Using the data beneath, show every line that includes the word "blue".

# # # #

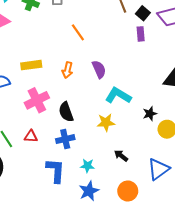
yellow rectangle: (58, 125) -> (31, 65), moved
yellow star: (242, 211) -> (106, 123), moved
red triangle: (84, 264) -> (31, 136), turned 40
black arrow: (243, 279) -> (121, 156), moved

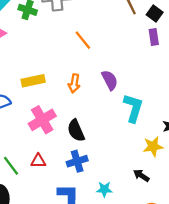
cyan L-shape: (118, 96) -> (133, 108), turned 80
yellow star: (106, 123) -> (153, 146), moved

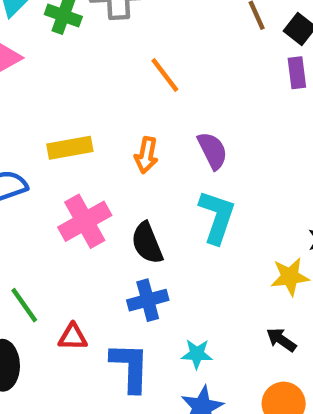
cyan L-shape: (133, 108) -> (217, 217), moved
red triangle: (38, 161) -> (73, 337), moved
black arrow: (141, 175) -> (281, 340), moved

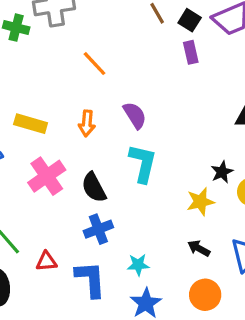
yellow rectangle: (70, 148) -> (31, 124), turned 32

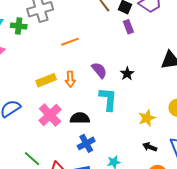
orange line: (95, 64) -> (70, 42), turned -60
yellow rectangle: (31, 124) -> (46, 80), moved, turned -30
black star: (222, 172) -> (127, 74), moved
black semicircle: (94, 187) -> (80, 118), turned 126

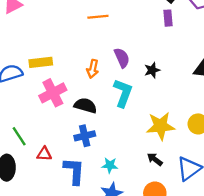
orange arrow: (70, 79) -> (93, 69), moved
yellow rectangle: (46, 80) -> (41, 62), moved
yellow star: (147, 118) -> (161, 126), size x1.4

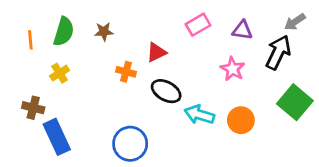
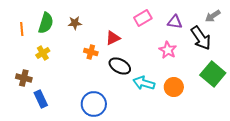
black arrow: (278, 52) -> (201, 38), turned 120
blue rectangle: (57, 137) -> (41, 99), size x0.7

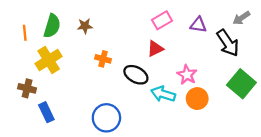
red triangle: (113, 38) -> (155, 49), moved
pink star: (168, 50) -> (187, 75), moved
yellow cross: (43, 53) -> (49, 60), size x1.6

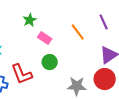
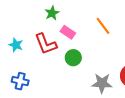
red L-shape: (22, 74) -> (46, 44), moved

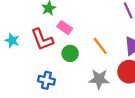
orange line: (103, 26) -> (100, 46), moved
blue cross: (20, 81) -> (46, 80), moved

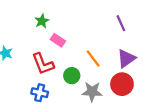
red L-shape: (42, 39) -> (43, 64), moved
green circle: (70, 53) -> (72, 76), moved

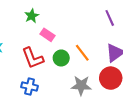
green circle: (72, 76) -> (61, 58), moved

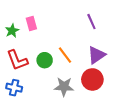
green star: (32, 16) -> (12, 31), moved
pink rectangle: (47, 35) -> (31, 24), moved, turned 40

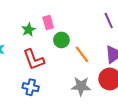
green circle: (45, 60) -> (61, 40), moved

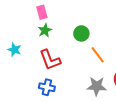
pink rectangle: (48, 23) -> (42, 12), moved
green circle: (61, 40) -> (81, 33), moved

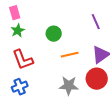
orange line: (98, 55) -> (70, 55), turned -66
blue cross: (47, 87) -> (20, 87), turned -35

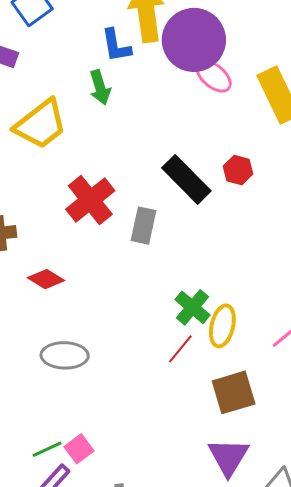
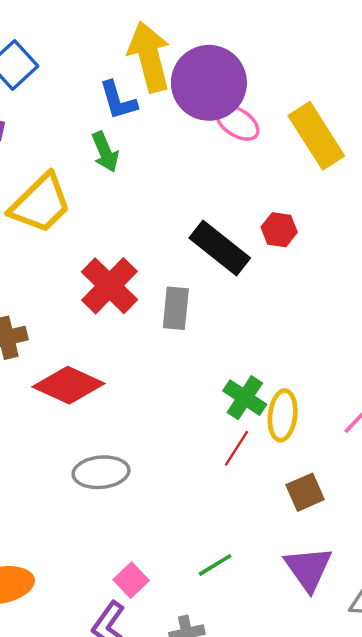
red diamond: (46, 279) -> (68, 385), size x1.6
brown square: (234, 392) -> (305, 492), size x0.7
green line: (47, 449) -> (215, 565), moved

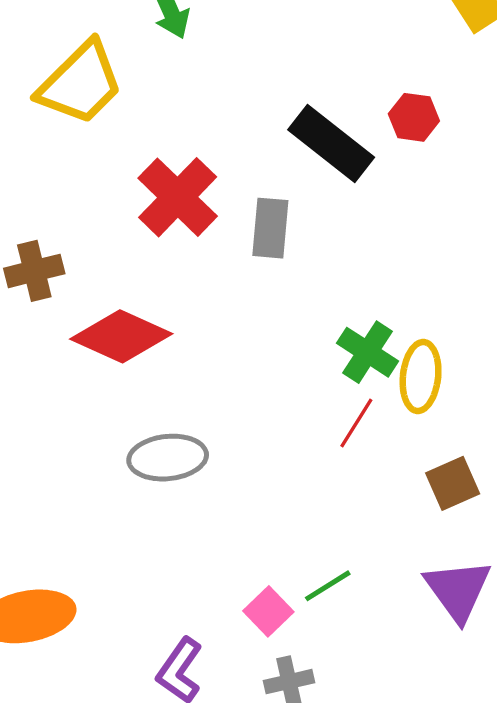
pink square: (131, 580) -> (268, 611), moved

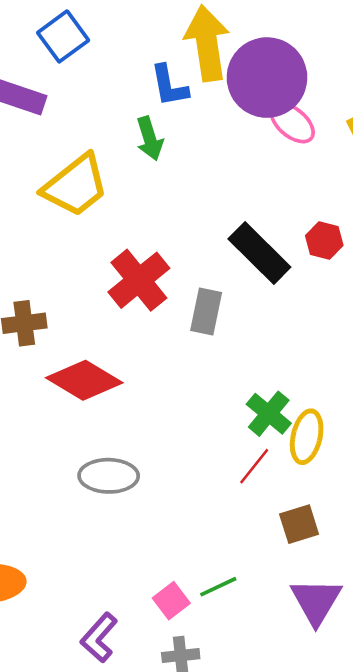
brown square: (453, 483) -> (299, 524), moved

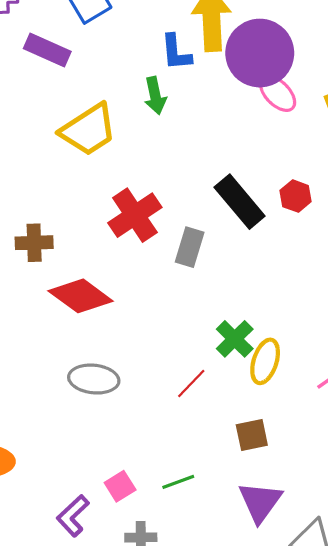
red line: (254, 466) -> (191, 384), moved
pink square: (171, 601) -> (120, 486), moved

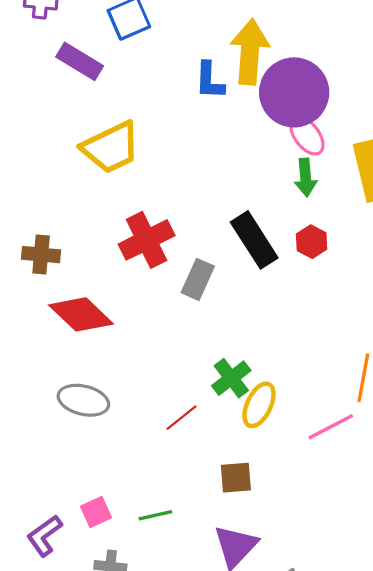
green arrow: (155, 96) -> (306, 177), moved

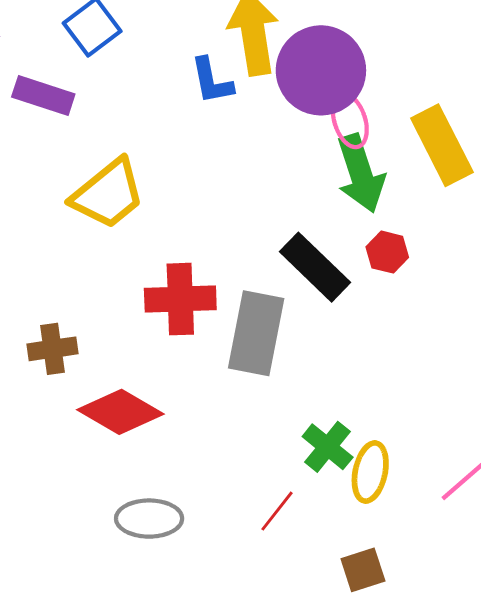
pink ellipse: (307, 136) -> (350, 121), turned 33
green arrow: (306, 177) -> (361, 173), size x1.6
red cross: (147, 240) -> (180, 299), turned 38
gray rectangle: (198, 279) -> (256, 333), size x1.6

# # # #

▶ Solution for this problem:
blue rectangle: (57, 137) -> (41, 99), size x0.7
blue cross: (20, 81) -> (46, 80), moved
blue cross: (47, 87) -> (20, 87), turned -35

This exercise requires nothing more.